GIVEN DATA
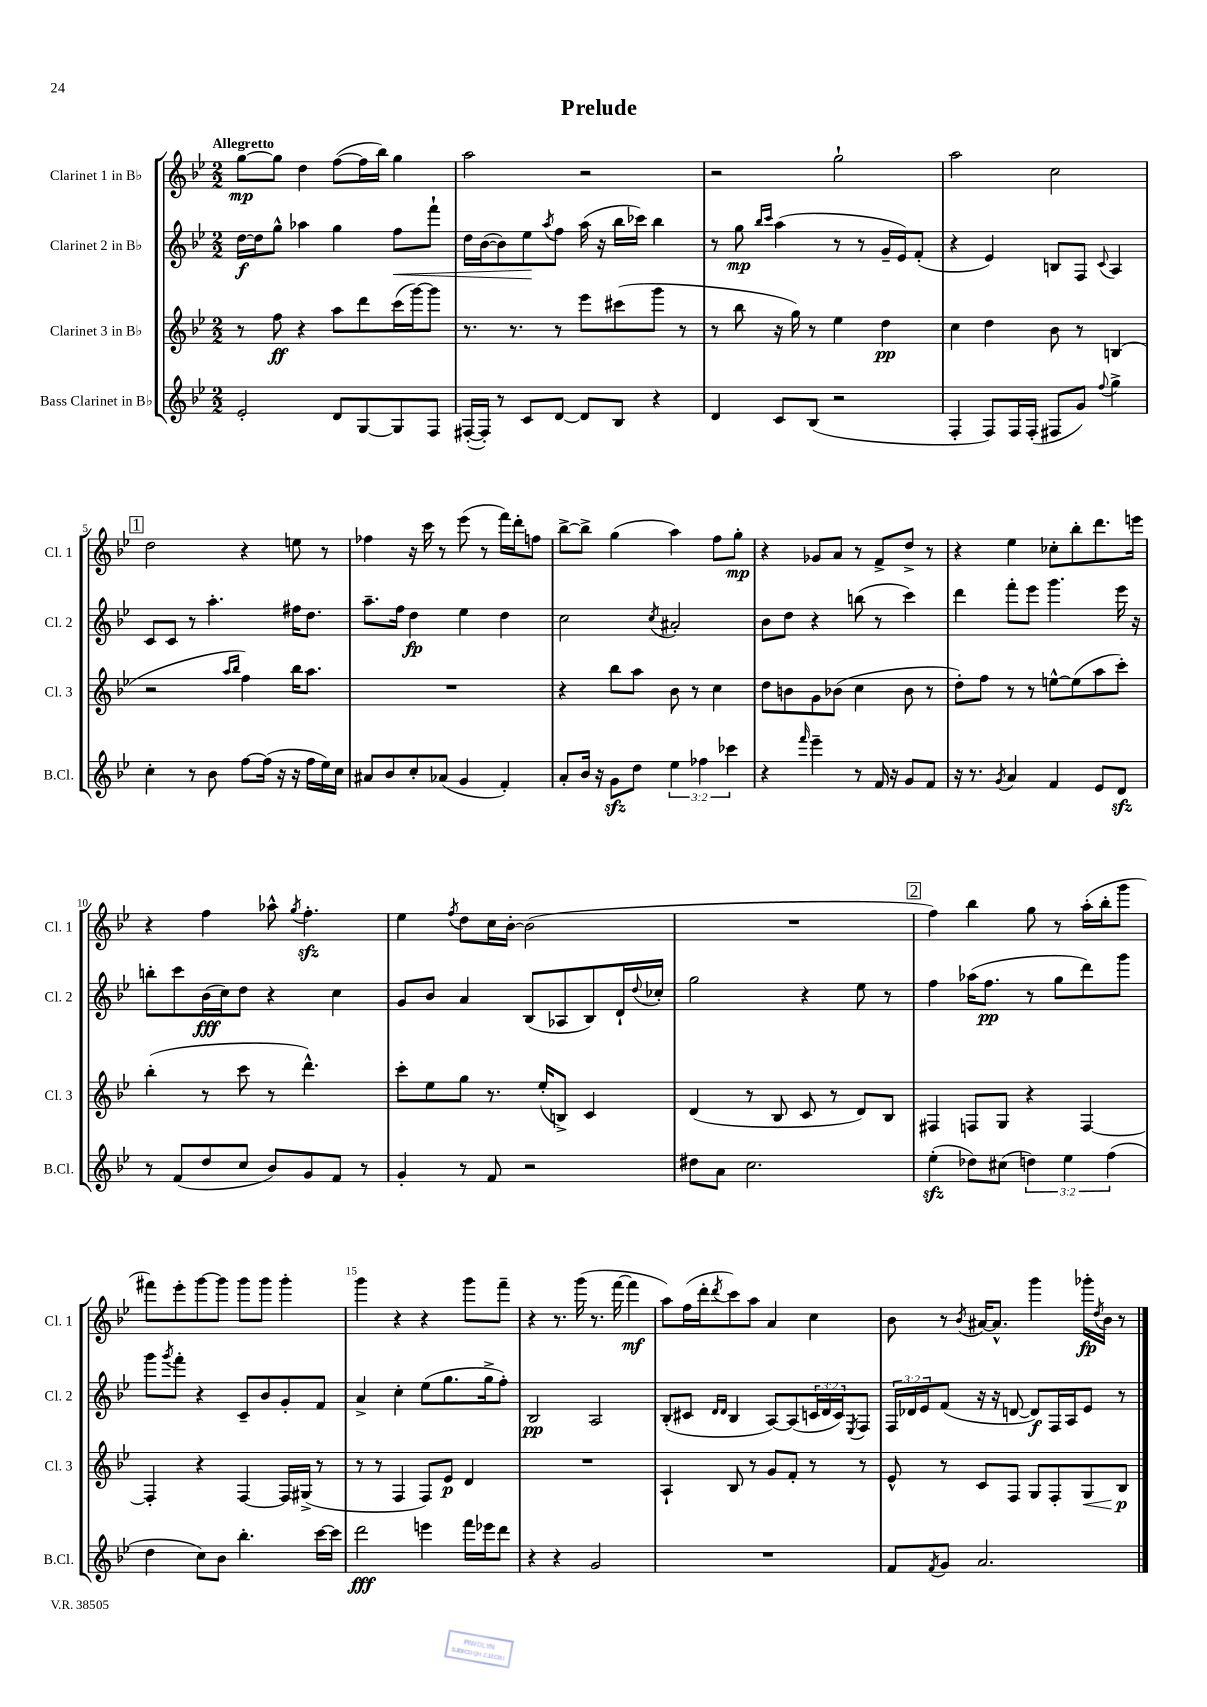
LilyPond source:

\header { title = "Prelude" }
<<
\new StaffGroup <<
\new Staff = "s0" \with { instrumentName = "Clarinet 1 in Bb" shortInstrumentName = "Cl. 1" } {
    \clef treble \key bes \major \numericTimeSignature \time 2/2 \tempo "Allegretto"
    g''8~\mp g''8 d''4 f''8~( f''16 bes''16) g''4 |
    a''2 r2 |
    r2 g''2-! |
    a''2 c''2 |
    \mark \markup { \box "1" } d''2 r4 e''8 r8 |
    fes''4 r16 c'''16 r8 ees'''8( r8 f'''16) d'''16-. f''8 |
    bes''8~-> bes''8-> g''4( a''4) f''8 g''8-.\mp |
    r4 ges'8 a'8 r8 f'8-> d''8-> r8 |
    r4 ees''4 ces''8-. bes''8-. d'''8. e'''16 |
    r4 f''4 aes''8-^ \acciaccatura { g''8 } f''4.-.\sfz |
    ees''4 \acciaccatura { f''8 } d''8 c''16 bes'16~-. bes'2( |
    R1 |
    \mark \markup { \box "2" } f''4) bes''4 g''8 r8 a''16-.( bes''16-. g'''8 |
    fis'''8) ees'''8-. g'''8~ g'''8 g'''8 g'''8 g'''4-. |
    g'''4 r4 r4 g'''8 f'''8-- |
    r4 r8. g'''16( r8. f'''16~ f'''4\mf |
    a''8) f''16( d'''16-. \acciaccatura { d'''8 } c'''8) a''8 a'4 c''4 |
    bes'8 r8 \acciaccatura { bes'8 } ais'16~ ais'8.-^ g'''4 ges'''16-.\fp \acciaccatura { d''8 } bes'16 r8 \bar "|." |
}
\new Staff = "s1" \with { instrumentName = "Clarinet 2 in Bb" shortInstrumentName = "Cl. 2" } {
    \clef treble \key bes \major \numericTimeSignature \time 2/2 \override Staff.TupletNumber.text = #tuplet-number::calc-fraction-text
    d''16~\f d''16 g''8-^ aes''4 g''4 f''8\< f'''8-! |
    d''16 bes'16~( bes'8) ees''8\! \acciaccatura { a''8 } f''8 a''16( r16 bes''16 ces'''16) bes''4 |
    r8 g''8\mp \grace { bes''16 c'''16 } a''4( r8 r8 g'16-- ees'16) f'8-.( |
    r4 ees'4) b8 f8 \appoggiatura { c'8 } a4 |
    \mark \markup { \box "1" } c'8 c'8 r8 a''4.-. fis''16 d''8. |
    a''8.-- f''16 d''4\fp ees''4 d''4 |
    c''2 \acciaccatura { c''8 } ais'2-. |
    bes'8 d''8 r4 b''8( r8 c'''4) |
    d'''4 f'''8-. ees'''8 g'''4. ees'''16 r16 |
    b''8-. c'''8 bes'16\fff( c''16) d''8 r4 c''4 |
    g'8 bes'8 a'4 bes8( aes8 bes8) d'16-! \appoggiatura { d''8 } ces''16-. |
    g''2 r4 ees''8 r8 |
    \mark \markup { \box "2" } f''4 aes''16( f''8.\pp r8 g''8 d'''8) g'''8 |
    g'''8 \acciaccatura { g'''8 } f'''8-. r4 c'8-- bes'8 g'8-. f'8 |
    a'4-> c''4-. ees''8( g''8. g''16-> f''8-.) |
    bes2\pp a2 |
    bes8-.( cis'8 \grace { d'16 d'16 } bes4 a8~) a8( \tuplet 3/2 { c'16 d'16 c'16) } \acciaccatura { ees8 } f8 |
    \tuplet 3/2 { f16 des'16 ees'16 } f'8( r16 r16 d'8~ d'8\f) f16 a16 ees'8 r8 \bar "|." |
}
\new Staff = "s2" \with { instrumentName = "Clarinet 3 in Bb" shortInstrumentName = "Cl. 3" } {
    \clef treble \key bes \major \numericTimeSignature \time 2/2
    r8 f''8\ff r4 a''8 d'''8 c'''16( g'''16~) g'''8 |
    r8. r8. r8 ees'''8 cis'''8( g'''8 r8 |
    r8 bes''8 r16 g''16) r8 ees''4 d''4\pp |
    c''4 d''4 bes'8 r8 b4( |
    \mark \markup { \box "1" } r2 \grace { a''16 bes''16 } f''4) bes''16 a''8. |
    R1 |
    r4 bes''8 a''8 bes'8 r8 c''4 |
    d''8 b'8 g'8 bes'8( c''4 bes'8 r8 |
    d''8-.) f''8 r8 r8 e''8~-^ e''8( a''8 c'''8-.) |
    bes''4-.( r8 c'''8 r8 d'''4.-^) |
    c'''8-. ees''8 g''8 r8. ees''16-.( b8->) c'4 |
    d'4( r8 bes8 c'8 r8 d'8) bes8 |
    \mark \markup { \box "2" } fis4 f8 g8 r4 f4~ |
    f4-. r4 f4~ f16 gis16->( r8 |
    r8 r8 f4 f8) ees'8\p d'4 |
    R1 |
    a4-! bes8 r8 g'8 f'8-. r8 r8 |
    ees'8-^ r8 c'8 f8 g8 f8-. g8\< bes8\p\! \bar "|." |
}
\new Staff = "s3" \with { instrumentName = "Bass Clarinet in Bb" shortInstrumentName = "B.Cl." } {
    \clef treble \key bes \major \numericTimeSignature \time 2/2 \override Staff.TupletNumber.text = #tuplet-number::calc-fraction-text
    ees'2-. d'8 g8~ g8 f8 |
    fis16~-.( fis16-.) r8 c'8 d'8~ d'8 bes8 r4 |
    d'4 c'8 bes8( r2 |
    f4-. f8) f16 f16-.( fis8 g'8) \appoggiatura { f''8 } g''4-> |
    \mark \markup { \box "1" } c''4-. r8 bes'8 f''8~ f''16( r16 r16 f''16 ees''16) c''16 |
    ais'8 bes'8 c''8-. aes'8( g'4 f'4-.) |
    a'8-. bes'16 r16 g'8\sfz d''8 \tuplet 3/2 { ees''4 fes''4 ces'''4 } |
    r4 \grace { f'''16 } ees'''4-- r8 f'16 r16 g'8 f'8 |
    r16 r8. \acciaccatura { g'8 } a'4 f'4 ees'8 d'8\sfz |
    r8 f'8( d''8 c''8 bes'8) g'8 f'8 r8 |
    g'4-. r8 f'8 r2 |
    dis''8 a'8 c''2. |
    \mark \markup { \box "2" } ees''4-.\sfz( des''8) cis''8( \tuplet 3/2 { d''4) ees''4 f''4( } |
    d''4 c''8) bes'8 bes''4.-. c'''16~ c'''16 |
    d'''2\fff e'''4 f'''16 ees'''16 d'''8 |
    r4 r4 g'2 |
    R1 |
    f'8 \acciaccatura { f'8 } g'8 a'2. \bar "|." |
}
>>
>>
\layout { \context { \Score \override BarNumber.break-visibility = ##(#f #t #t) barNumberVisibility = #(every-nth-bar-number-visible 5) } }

PROBLEM DESCRIPTION
List every line of the records that contains the string "with", copying each such line in full. Matching is case-sensitive.

RESULT OF THIS TASK
\new Staff = "s0" \with { instrumentName = "Clarinet 1 in Bb" shortInstrumentName = "Cl. 1" } {
\new Staff = "s1" \with { instrumentName = "Clarinet 2 in Bb" shortInstrumentName = "Cl. 2" } {
\new Staff = "s2" \with { instrumentName = "Clarinet 3 in Bb" shortInstrumentName = "Cl. 3" } {
\new Staff = "s3" \with { instrumentName = "Bass Clarinet in Bb" shortInstrumentName = "B.Cl." } {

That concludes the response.